Exercise materials:
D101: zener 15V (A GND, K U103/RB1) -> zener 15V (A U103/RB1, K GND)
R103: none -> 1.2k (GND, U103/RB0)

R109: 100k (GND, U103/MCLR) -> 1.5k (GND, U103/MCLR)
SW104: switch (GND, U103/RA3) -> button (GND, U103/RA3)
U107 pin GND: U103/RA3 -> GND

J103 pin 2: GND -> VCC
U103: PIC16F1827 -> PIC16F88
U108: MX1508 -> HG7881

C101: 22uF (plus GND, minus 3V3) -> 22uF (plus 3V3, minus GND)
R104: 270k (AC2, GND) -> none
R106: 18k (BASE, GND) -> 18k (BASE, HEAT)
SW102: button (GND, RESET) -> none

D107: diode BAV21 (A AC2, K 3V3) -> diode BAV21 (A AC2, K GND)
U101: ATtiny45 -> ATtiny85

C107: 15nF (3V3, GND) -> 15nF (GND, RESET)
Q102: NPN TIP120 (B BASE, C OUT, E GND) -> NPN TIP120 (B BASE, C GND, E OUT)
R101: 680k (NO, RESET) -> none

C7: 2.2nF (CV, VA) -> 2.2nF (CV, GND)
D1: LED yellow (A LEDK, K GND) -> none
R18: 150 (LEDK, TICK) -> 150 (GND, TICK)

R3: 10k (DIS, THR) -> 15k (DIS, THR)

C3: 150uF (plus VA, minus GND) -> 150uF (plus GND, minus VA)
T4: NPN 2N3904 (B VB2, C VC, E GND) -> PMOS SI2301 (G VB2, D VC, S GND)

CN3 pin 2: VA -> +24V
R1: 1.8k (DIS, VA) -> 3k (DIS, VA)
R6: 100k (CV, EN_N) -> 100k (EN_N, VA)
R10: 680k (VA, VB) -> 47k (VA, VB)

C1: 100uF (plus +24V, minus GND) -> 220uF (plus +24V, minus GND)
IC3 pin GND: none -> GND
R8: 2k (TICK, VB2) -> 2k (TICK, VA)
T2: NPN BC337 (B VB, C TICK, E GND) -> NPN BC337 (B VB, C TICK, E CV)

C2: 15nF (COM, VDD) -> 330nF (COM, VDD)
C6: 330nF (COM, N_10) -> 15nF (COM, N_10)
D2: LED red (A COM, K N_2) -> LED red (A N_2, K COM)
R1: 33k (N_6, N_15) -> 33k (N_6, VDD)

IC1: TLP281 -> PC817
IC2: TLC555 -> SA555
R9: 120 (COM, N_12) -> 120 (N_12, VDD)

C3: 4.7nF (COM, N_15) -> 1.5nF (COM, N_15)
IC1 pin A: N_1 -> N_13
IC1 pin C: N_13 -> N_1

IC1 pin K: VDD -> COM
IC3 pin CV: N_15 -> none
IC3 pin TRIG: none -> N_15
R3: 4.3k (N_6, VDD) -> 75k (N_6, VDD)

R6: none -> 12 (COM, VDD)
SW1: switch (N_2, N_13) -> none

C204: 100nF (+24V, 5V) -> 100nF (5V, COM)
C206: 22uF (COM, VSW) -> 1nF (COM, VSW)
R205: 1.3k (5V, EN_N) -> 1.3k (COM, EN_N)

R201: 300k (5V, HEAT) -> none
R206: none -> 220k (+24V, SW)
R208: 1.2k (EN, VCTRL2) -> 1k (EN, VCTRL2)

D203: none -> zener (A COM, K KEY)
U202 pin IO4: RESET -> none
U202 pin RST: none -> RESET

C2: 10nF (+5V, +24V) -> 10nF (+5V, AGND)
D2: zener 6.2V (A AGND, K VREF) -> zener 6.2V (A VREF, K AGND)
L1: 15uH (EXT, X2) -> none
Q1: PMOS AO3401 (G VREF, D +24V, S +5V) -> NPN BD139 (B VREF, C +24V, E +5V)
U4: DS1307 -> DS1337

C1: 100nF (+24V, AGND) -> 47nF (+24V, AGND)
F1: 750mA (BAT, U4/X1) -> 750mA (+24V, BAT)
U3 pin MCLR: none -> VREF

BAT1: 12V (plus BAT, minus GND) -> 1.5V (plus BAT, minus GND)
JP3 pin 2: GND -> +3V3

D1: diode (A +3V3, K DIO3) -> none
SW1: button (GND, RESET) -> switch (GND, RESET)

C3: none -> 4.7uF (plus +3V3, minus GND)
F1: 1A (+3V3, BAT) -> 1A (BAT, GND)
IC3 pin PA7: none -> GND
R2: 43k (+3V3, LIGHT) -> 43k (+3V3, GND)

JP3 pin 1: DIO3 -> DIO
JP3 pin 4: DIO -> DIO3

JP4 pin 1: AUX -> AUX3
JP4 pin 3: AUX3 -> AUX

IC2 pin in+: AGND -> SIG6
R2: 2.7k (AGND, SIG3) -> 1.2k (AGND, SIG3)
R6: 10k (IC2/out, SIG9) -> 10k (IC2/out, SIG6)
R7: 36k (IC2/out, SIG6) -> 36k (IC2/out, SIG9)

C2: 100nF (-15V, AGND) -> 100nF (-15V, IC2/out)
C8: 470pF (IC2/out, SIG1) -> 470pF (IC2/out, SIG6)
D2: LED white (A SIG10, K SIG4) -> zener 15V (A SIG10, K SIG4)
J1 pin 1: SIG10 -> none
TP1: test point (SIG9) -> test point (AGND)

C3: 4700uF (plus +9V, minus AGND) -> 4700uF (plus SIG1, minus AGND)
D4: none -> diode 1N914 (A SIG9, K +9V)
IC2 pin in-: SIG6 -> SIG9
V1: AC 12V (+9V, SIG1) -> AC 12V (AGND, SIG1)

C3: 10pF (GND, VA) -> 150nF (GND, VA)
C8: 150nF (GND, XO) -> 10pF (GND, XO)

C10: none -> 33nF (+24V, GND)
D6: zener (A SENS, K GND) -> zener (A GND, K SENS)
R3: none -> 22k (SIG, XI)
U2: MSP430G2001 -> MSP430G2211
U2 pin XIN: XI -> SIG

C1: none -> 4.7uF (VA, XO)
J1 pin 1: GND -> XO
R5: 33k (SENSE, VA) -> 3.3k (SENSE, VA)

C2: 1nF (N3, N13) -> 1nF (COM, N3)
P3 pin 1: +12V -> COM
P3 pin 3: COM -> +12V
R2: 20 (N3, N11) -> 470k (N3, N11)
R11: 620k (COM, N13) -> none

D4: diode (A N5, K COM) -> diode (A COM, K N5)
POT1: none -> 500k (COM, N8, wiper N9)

Task goal: Nothing but the lines from the one containing "D4: diode (A" to the end of the material should be printed, each exactly as written.

Task answer:
D4: diode (A N5, K COM) -> diode (A COM, K N5)
POT1: none -> 500k (COM, N8, wiper N9)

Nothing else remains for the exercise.